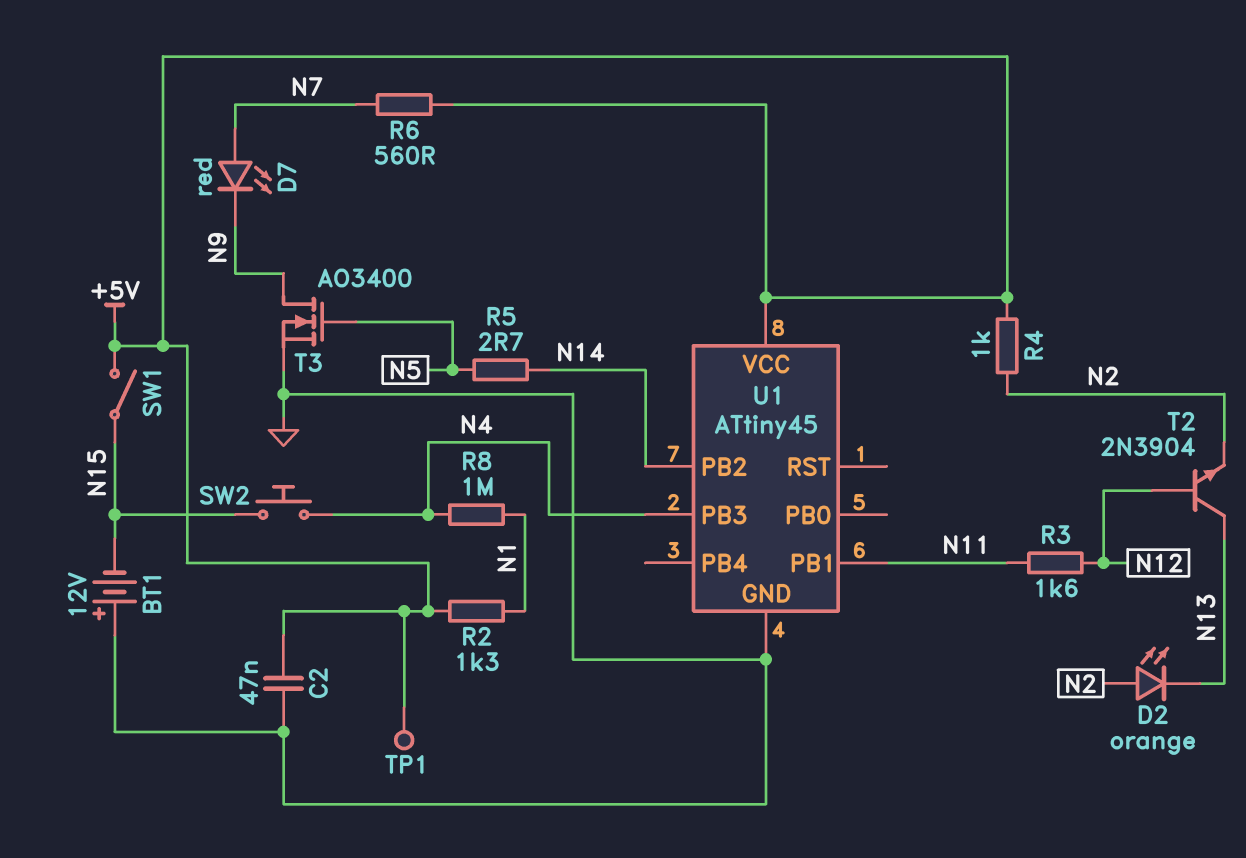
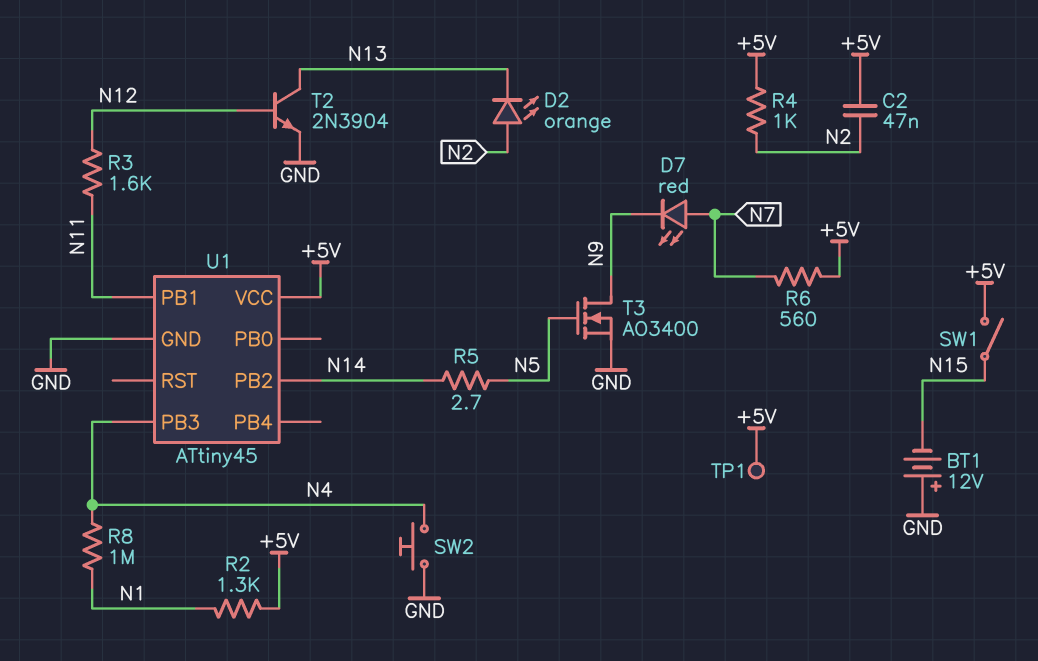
C2: 47nF (+5V, GND) -> 47nF (+5V, N2)
SW2: button (N4, N15) -> button (GND, N4)
T2: NPN 2N3904 (B N12, C N13, E N2) -> NPN 2N3904 (B N12, C N13, E GND)

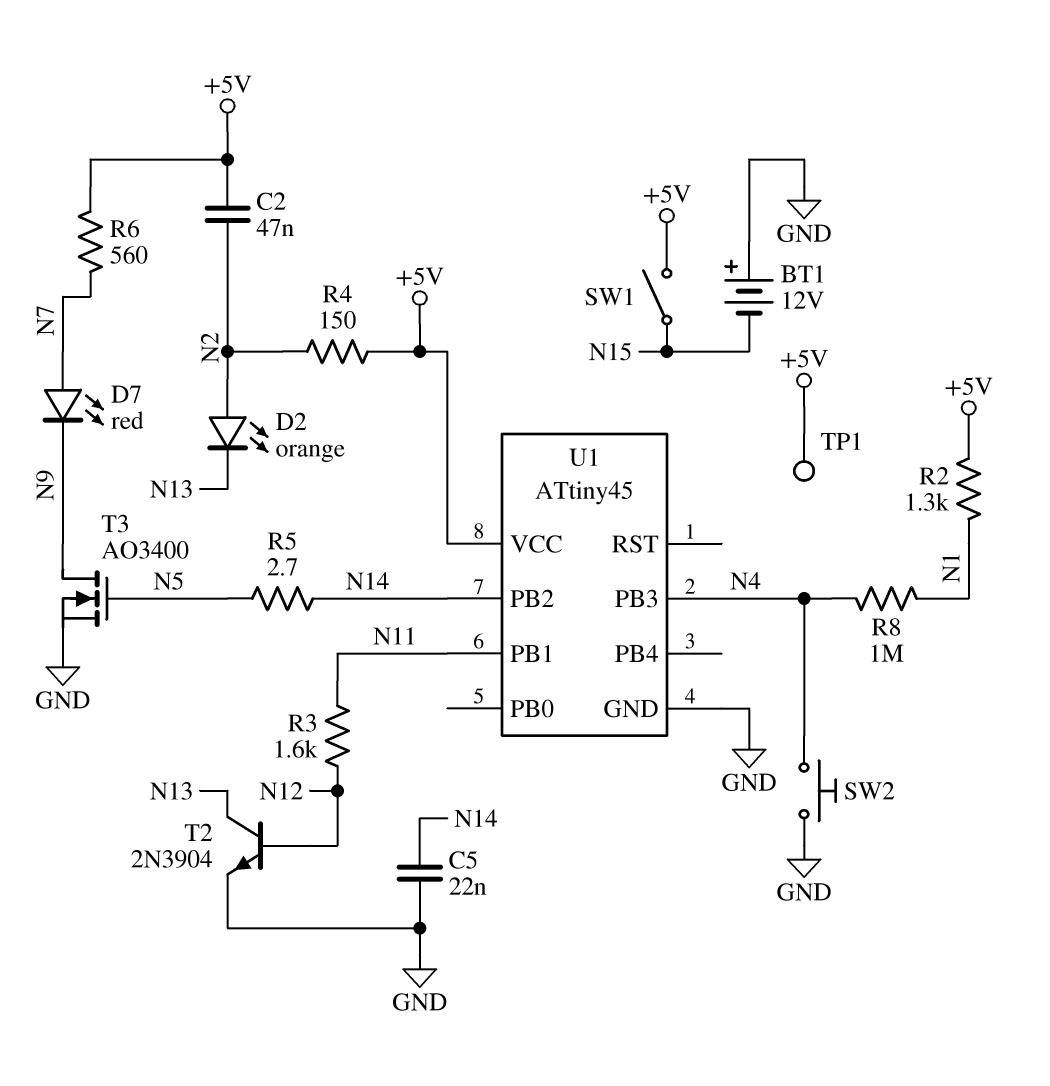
C5: none -> 22nF (GND, N14)
R4: 1k (+5V, N2) -> 150 (+5V, N2)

=====

You are asked to reproduce each line above exactly, but to exclude the pictures.

C2: 47nF (+5V, GND) -> 47nF (+5V, N2)
SW2: button (N4, N15) -> button (GND, N4)
T2: NPN 2N3904 (B N12, C N13, E N2) -> NPN 2N3904 (B N12, C N13, E GND)

C5: none -> 22nF (GND, N14)
R4: 1k (+5V, N2) -> 150 (+5V, N2)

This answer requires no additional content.